Images in the data are to be skipped, while every line is restated exactly as written.
● ● ●
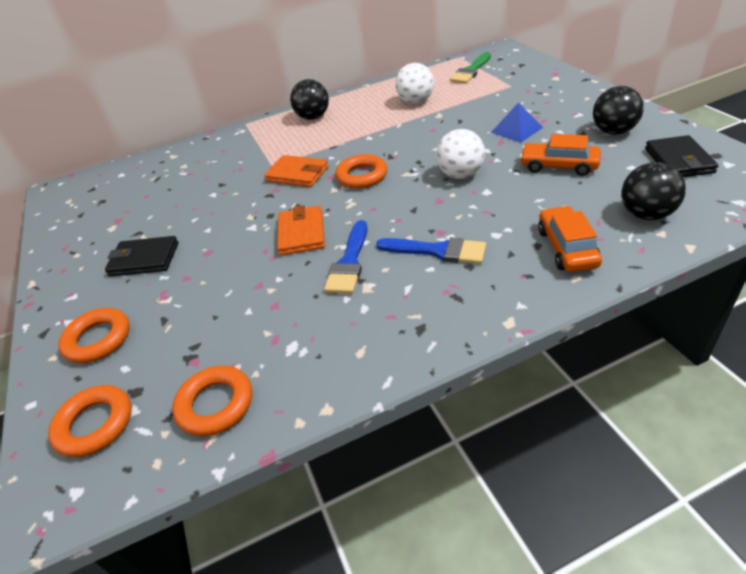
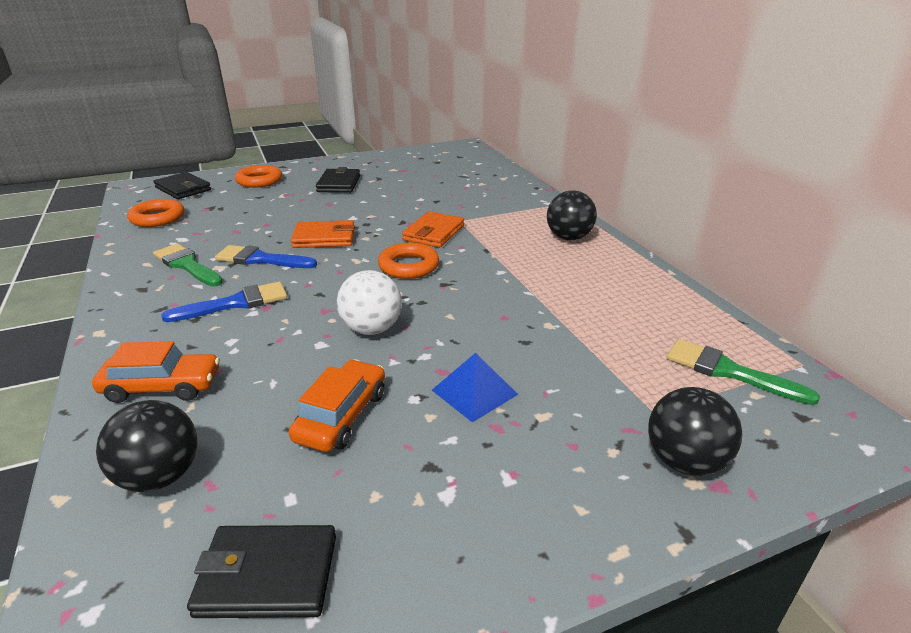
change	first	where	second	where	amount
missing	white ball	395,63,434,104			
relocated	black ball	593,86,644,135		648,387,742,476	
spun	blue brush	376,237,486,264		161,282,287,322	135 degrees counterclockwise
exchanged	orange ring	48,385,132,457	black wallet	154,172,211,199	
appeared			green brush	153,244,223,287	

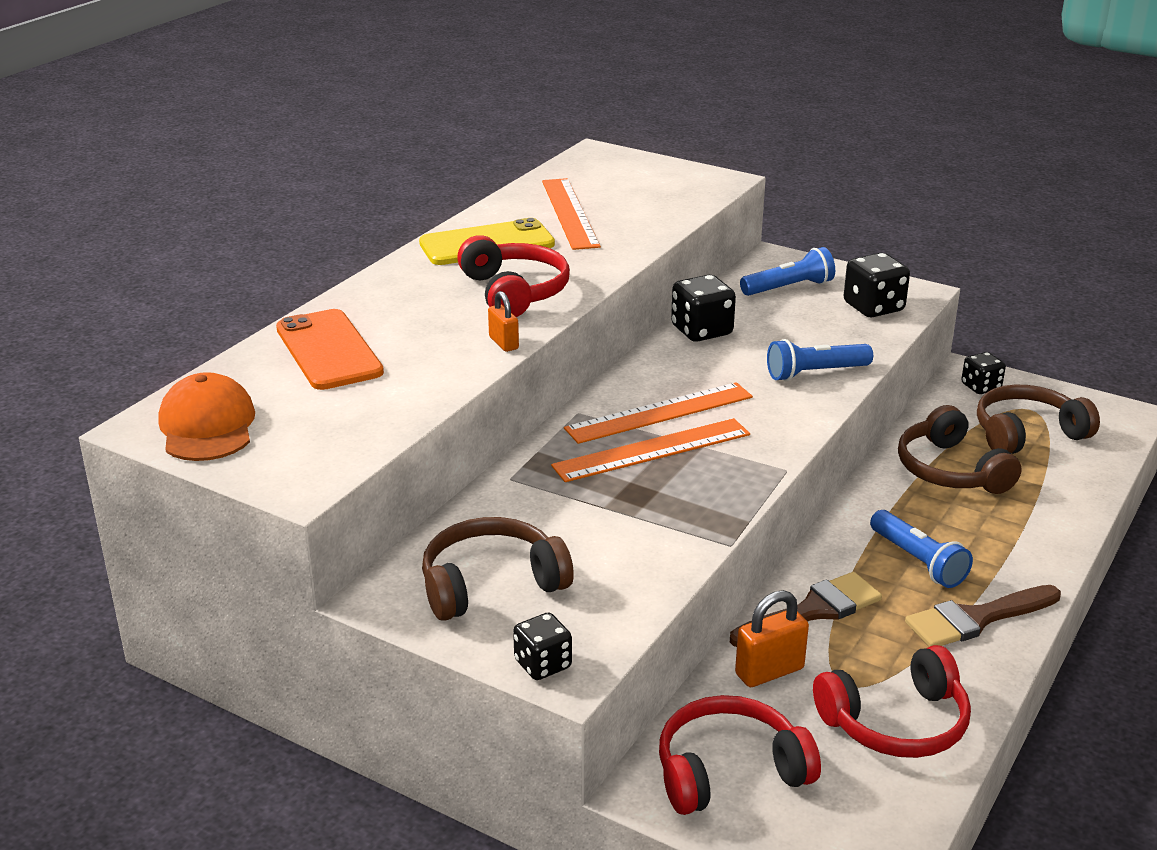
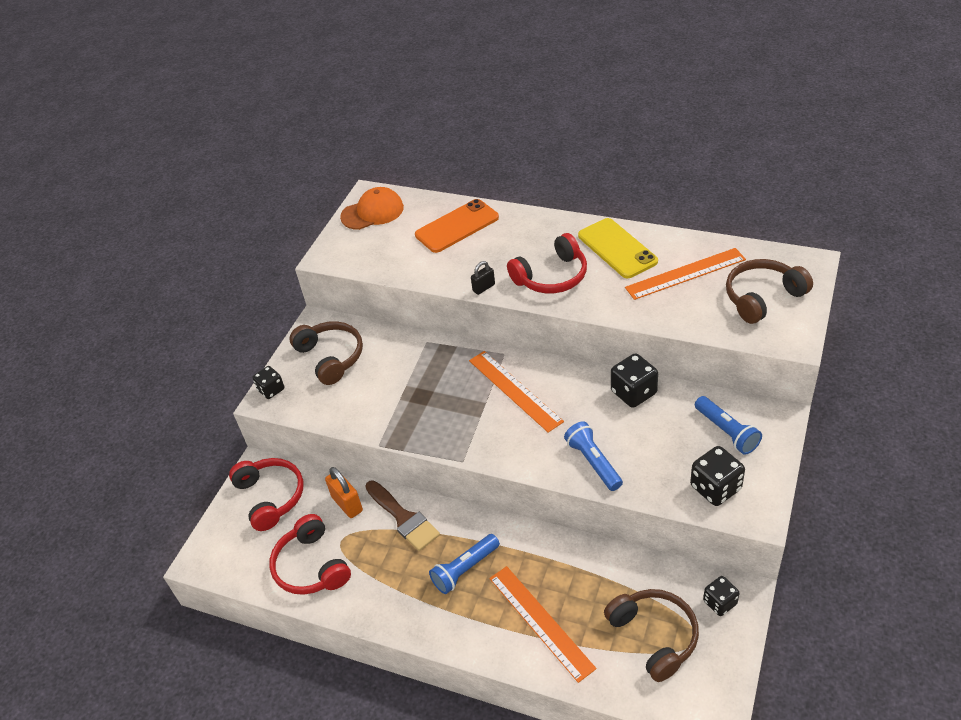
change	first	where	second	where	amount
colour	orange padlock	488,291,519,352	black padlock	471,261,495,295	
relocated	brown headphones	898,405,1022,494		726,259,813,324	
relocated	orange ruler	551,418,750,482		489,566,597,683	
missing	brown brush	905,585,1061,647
● ● ●
▸ **TASK OUTPUT**:
change	first	where	second	where	amount
missing	white ball	395,63,434,104			
relocated	black ball	593,86,644,135		648,387,742,476	
spun	blue brush	376,237,486,264		161,282,287,322	135 degrees counterclockwise
exchanged	orange ring	48,385,132,457	black wallet	154,172,211,199	
appeared			green brush	153,244,223,287	

change	first	where	second	where	amount
colour	orange padlock	488,291,519,352	black padlock	471,261,495,295	
relocated	brown headphones	898,405,1022,494		726,259,813,324	
relocated	orange ruler	551,418,750,482		489,566,597,683	
missing	brown brush	905,585,1061,647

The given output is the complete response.